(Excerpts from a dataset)
______________________________

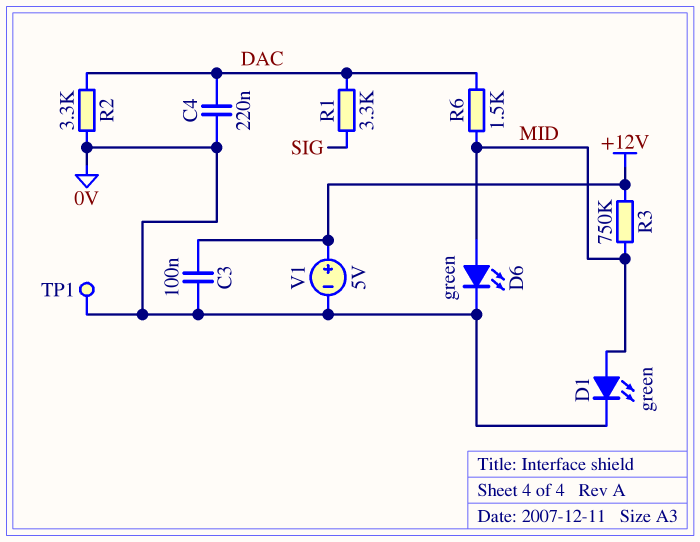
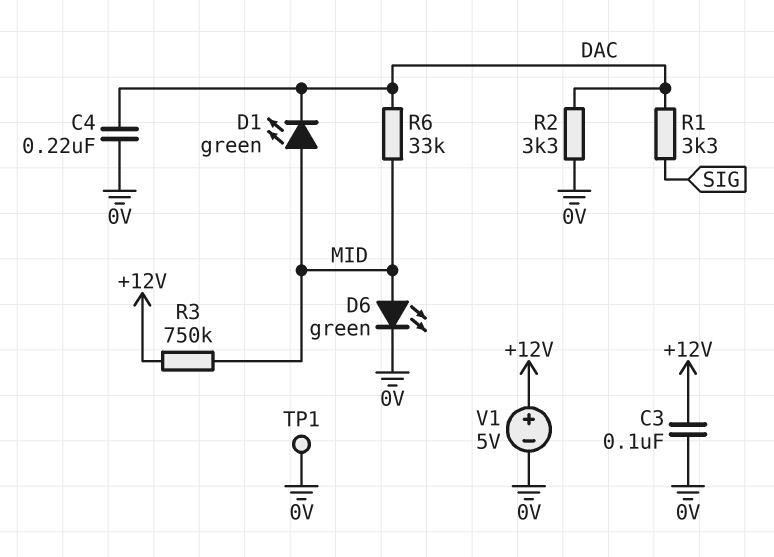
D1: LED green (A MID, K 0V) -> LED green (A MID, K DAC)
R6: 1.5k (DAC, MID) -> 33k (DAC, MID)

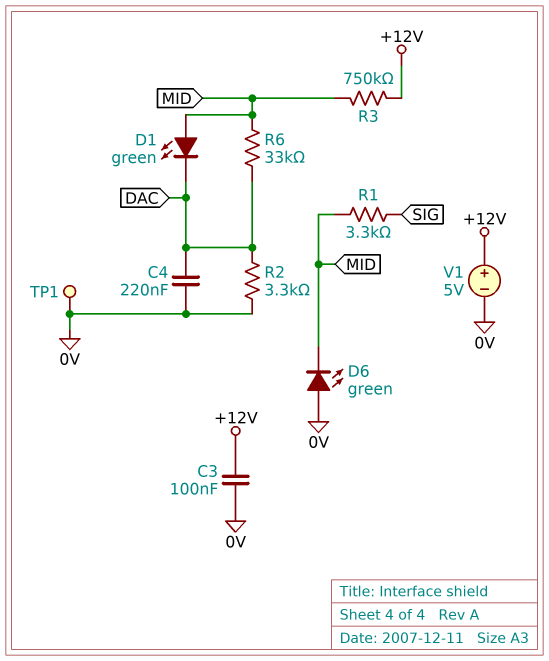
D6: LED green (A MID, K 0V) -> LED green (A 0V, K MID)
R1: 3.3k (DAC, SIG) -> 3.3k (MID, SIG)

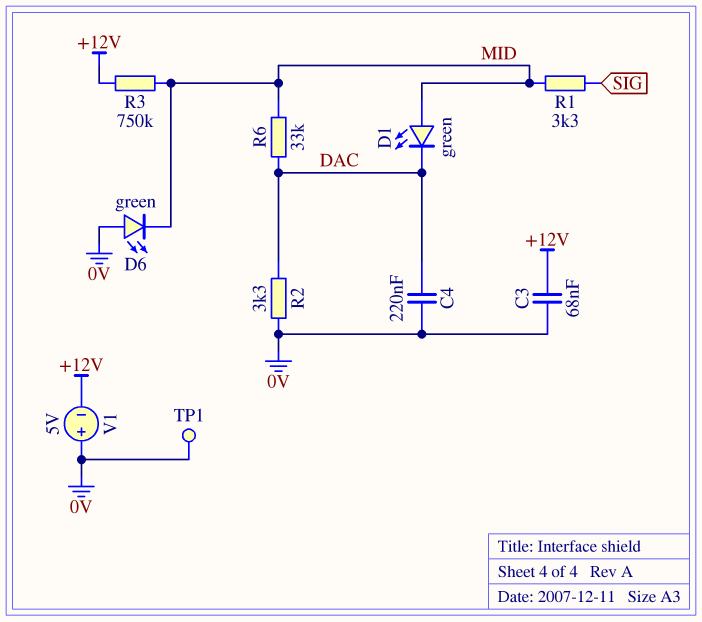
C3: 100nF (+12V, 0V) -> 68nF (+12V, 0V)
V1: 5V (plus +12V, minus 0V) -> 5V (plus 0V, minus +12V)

______________________________

• _REQUIRED WORK_
Copy exactly the lines from the line that has "R6: 1.5k (DAC, MID) -> 33k (DAC, MID)" through the last line of the entries above, inclusive, and no others. Pictures do not go in the copy.

• _YOUR SOLUTION_
R6: 1.5k (DAC, MID) -> 33k (DAC, MID)

D6: LED green (A MID, K 0V) -> LED green (A 0V, K MID)
R1: 3.3k (DAC, SIG) -> 3.3k (MID, SIG)

C3: 100nF (+12V, 0V) -> 68nF (+12V, 0V)
V1: 5V (plus +12V, minus 0V) -> 5V (plus 0V, minus +12V)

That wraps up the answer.